## PROBLEM:
Your answer must be an exact copy of the listing that follows, with all pictures omitted.

## DATA EXCERPT:

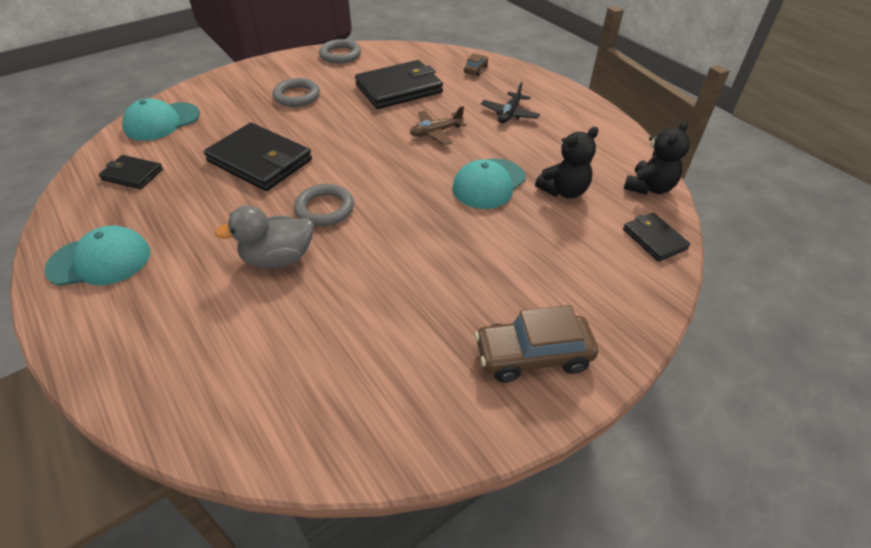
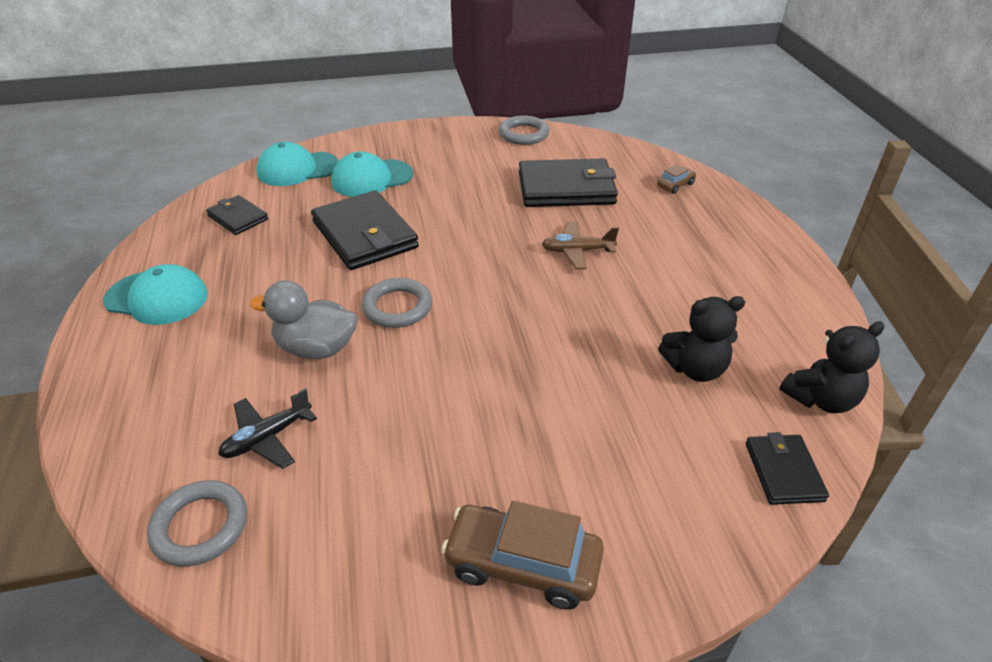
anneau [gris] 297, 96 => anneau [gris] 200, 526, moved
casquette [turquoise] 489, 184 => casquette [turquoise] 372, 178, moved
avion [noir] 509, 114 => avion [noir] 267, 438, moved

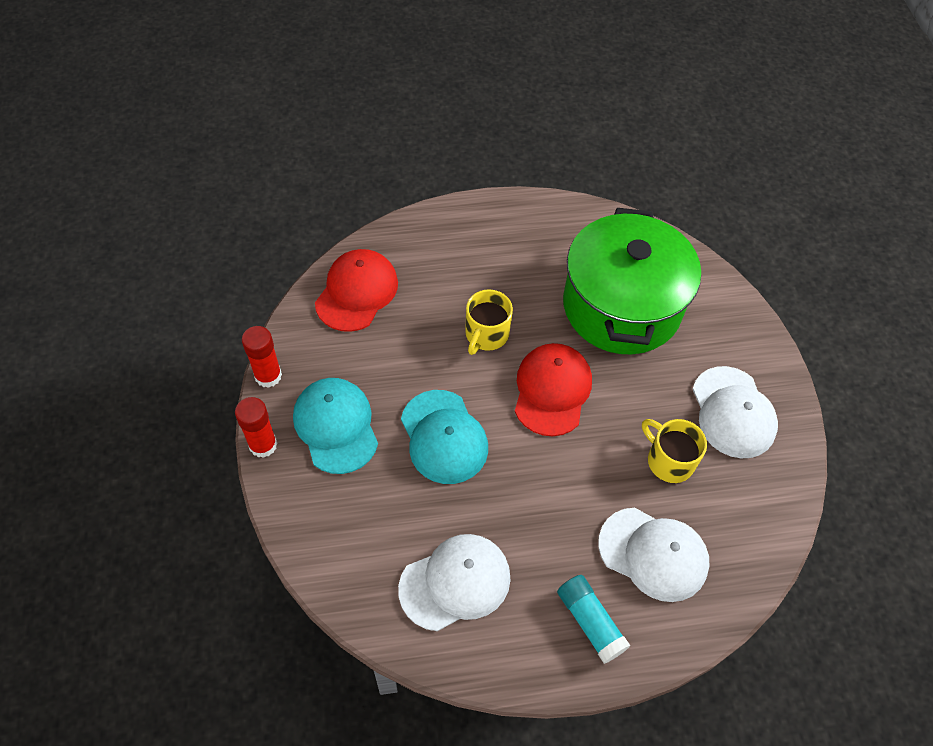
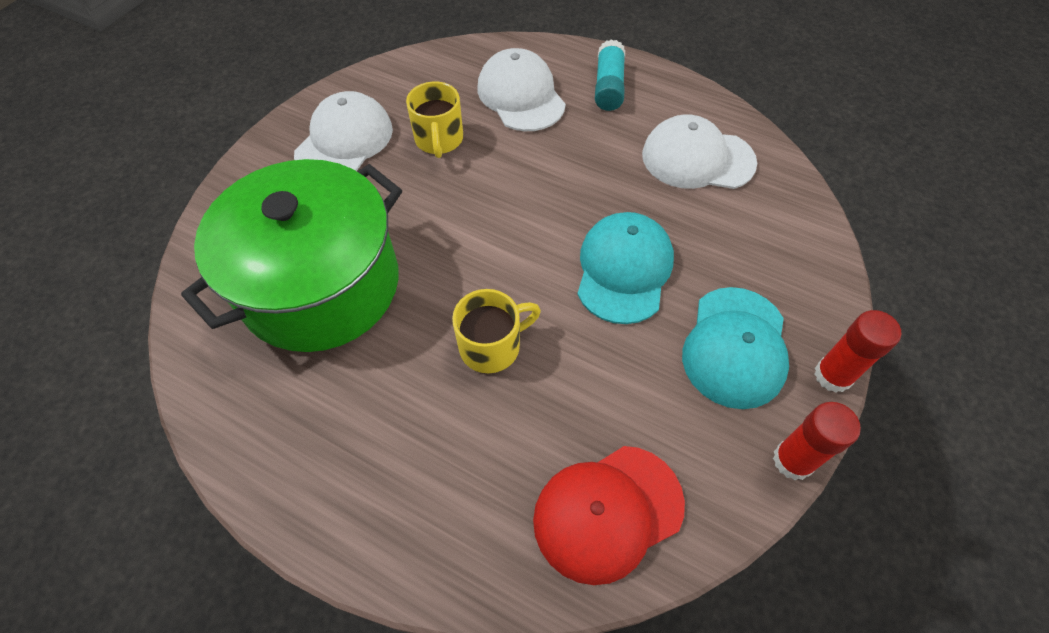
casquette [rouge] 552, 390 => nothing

## SOLUTION FOR THIS EXERCISE:
anneau [gris] 297, 96 => anneau [gris] 200, 526, moved
casquette [turquoise] 489, 184 => casquette [turquoise] 372, 178, moved
avion [noir] 509, 114 => avion [noir] 267, 438, moved

casquette [rouge] 552, 390 => nothing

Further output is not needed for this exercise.